| WHAT THE EXERCISE ASKS |
From the first line to the last, write out the records exactly, leaving the pictures behind.

● ● ●

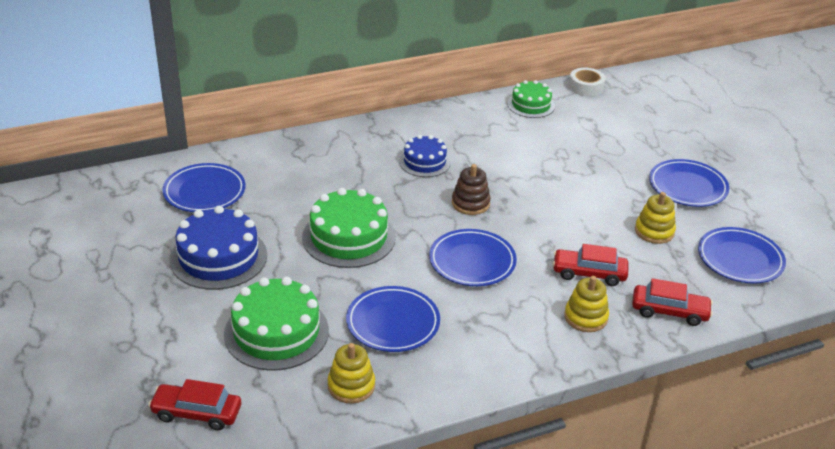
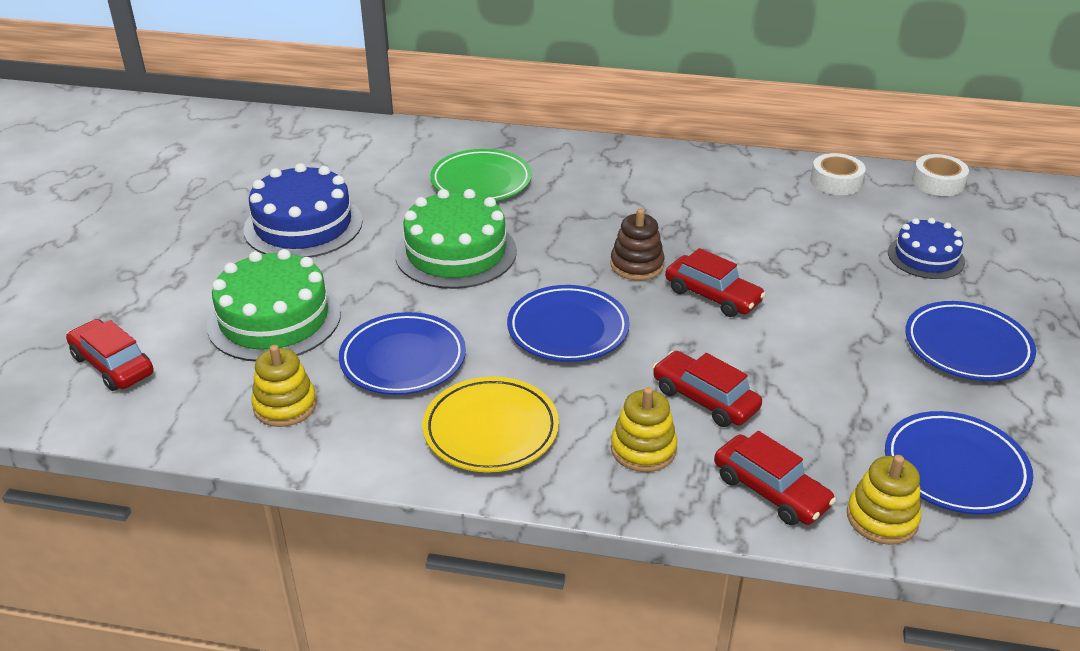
camera: 35 degrees right, 0 degrees up
(204, 192) = (360, 159): blue plate -> none
(311, 179) = (481, 181): none -> green plate
(424, 162) = (630, 203): blue cake -> blue cake (926, 257)
(492, 344) = (491, 430): none -> yellow plate
(531, 105) = (836, 182): green cake -> white tape
(533, 207) = (712, 296): none -> red car
(654, 231) = (855, 383): yellow stacking toy -> yellow stacking toy (882, 518)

● ● ●

| YOUR RESPONSE |
camera: 35 degrees right, 0 degrees up
(204, 192) = (360, 159): blue plate -> none
(311, 179) = (481, 181): none -> green plate
(424, 162) = (630, 203): blue cake -> blue cake (926, 257)
(492, 344) = (491, 430): none -> yellow plate
(531, 105) = (836, 182): green cake -> white tape
(533, 207) = (712, 296): none -> red car
(654, 231) = (855, 383): yellow stacking toy -> yellow stacking toy (882, 518)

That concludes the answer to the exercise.